— STUDY MATERIAL —
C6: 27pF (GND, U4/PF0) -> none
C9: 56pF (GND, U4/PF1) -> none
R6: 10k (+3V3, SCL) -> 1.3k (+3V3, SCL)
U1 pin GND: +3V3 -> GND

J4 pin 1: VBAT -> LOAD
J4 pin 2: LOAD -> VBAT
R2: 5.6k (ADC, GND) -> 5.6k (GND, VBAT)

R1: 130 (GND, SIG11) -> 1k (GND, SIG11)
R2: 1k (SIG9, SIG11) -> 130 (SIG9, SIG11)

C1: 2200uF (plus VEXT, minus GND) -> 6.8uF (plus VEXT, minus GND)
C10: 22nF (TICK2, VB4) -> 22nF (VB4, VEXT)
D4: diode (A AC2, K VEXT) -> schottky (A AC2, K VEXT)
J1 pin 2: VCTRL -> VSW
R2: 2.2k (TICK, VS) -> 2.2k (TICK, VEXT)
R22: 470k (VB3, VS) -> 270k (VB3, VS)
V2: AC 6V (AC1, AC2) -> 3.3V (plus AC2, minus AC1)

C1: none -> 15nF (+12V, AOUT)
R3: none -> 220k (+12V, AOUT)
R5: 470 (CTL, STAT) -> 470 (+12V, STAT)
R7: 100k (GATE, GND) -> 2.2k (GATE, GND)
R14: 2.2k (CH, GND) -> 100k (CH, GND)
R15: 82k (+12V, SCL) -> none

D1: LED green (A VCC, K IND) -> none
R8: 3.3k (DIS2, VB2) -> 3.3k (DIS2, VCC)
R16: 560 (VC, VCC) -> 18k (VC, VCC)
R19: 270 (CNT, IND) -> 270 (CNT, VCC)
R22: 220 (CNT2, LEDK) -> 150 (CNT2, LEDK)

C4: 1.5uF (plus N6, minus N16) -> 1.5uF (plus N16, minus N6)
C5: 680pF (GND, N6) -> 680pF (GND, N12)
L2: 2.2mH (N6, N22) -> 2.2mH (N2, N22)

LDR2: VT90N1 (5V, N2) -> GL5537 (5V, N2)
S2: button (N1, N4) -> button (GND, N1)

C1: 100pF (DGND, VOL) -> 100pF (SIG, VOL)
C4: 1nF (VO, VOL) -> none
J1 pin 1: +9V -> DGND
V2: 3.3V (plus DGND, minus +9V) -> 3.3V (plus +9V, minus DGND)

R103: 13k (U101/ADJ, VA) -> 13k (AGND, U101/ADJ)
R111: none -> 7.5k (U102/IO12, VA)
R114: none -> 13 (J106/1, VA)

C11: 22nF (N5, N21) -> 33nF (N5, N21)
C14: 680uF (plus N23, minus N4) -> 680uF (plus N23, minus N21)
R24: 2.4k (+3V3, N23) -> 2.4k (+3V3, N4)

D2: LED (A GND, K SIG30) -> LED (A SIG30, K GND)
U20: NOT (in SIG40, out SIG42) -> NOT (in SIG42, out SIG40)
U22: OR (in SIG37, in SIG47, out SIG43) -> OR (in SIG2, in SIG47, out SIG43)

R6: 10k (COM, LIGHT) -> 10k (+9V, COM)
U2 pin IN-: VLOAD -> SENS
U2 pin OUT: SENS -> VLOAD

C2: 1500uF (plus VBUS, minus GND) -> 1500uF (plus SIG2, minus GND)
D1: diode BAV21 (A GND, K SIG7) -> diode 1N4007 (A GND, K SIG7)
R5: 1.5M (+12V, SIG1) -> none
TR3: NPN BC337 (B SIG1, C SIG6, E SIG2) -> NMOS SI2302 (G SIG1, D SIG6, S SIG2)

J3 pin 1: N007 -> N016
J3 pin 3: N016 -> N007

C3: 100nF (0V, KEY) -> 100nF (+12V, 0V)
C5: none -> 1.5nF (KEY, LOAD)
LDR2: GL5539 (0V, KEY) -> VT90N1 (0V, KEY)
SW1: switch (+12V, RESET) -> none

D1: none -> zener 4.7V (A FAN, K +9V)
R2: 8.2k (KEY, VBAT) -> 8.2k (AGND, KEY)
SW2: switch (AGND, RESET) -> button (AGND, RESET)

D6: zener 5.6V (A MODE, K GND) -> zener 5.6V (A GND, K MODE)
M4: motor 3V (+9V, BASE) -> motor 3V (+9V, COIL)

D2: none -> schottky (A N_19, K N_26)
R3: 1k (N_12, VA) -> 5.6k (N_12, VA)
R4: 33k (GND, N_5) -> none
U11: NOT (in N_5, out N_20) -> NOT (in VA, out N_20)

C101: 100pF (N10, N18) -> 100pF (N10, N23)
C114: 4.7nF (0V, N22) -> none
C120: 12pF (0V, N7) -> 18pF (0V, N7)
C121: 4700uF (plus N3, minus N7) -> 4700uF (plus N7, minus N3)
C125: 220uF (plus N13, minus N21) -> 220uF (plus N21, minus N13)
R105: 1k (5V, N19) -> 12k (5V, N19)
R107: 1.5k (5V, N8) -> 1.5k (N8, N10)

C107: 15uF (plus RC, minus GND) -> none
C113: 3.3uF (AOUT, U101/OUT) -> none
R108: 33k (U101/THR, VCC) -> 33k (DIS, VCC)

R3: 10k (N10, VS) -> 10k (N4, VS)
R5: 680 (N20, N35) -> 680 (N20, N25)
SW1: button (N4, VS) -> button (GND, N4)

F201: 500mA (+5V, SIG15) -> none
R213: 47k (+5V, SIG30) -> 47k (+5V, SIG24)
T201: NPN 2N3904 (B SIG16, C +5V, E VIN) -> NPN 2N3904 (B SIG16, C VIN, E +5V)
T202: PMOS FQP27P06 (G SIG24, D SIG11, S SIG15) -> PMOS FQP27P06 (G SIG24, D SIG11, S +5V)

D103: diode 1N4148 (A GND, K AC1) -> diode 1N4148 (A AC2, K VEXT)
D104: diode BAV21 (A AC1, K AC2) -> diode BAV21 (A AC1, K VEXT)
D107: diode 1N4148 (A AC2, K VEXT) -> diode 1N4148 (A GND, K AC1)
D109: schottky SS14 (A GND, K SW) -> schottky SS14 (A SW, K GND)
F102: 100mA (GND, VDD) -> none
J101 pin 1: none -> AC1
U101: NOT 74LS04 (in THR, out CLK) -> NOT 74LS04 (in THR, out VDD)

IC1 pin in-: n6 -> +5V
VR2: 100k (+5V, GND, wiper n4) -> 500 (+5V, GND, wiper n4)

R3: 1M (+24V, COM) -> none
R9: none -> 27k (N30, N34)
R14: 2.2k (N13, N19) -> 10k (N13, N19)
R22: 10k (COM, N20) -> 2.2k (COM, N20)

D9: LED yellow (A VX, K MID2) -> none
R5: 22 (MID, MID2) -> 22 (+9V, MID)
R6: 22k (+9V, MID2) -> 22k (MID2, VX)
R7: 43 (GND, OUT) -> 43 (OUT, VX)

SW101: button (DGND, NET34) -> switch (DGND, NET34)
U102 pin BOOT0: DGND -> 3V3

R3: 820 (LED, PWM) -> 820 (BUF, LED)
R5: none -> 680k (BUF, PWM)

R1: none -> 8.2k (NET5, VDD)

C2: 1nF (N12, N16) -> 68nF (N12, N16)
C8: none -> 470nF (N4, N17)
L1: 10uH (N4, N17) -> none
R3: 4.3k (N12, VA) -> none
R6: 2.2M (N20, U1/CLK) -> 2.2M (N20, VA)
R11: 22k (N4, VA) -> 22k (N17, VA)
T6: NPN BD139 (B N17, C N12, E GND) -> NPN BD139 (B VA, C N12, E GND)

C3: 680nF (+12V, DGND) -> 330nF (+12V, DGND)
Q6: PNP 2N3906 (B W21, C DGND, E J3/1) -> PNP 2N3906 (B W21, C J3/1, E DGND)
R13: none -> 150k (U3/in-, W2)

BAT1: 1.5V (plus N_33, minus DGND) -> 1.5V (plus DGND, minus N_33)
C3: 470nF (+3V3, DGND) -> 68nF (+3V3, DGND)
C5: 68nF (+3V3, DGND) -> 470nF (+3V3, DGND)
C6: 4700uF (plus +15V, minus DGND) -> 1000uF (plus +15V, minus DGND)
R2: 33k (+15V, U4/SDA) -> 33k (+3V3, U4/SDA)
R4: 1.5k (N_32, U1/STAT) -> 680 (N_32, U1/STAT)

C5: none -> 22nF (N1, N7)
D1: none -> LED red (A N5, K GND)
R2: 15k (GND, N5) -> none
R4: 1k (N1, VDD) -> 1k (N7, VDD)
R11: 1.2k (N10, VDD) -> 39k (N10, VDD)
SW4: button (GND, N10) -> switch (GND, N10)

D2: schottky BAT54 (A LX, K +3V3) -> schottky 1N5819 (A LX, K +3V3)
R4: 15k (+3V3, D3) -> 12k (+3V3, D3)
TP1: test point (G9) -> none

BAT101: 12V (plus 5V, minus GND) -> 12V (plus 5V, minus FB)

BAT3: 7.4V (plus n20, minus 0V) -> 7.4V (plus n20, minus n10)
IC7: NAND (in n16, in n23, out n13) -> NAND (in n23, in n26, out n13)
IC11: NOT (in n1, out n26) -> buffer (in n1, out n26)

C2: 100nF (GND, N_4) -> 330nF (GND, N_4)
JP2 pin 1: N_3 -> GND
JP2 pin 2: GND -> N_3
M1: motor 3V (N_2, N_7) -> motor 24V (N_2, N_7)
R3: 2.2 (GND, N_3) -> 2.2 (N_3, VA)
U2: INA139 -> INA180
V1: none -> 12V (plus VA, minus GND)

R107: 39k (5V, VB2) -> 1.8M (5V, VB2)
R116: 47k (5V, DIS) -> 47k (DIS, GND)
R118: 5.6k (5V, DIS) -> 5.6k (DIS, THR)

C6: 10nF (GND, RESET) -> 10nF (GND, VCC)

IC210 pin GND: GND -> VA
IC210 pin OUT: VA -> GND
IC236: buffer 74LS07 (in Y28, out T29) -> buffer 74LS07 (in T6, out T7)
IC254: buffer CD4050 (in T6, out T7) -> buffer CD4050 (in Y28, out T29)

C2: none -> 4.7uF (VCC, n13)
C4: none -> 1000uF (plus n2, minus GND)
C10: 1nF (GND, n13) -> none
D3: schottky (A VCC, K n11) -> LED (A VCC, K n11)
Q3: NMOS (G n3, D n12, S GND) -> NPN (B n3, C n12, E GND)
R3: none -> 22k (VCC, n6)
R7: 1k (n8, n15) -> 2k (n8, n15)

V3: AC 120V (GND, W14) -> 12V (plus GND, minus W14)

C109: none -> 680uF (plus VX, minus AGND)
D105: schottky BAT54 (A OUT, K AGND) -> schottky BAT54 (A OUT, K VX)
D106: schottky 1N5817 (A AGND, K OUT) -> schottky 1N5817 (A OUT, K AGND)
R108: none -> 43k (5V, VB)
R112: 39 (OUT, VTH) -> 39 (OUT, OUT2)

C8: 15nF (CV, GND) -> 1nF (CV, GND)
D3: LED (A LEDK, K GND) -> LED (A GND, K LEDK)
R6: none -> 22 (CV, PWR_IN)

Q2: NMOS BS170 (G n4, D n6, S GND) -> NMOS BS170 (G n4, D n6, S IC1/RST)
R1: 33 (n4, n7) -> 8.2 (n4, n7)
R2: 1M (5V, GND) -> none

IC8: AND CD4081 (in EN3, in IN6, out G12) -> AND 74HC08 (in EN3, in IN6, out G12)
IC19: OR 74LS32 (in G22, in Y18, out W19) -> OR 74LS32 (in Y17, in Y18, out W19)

— TASK DETAILS —
Among the records above, a stretch begins at the line containing "R15: 82k (+12V, SCL) -> none" and ends at the line containing "S2: button (N1, N4) -> button (GND, N1)". Restate that stretch word for word, and nothing else.

— EXPECTED ANSWER —
R15: 82k (+12V, SCL) -> none

D1: LED green (A VCC, K IND) -> none
R8: 3.3k (DIS2, VB2) -> 3.3k (DIS2, VCC)
R16: 560 (VC, VCC) -> 18k (VC, VCC)
R19: 270 (CNT, IND) -> 270 (CNT, VCC)
R22: 220 (CNT2, LEDK) -> 150 (CNT2, LEDK)

C4: 1.5uF (plus N6, minus N16) -> 1.5uF (plus N16, minus N6)
C5: 680pF (GND, N6) -> 680pF (GND, N12)
L2: 2.2mH (N6, N22) -> 2.2mH (N2, N22)

LDR2: VT90N1 (5V, N2) -> GL5537 (5V, N2)
S2: button (N1, N4) -> button (GND, N1)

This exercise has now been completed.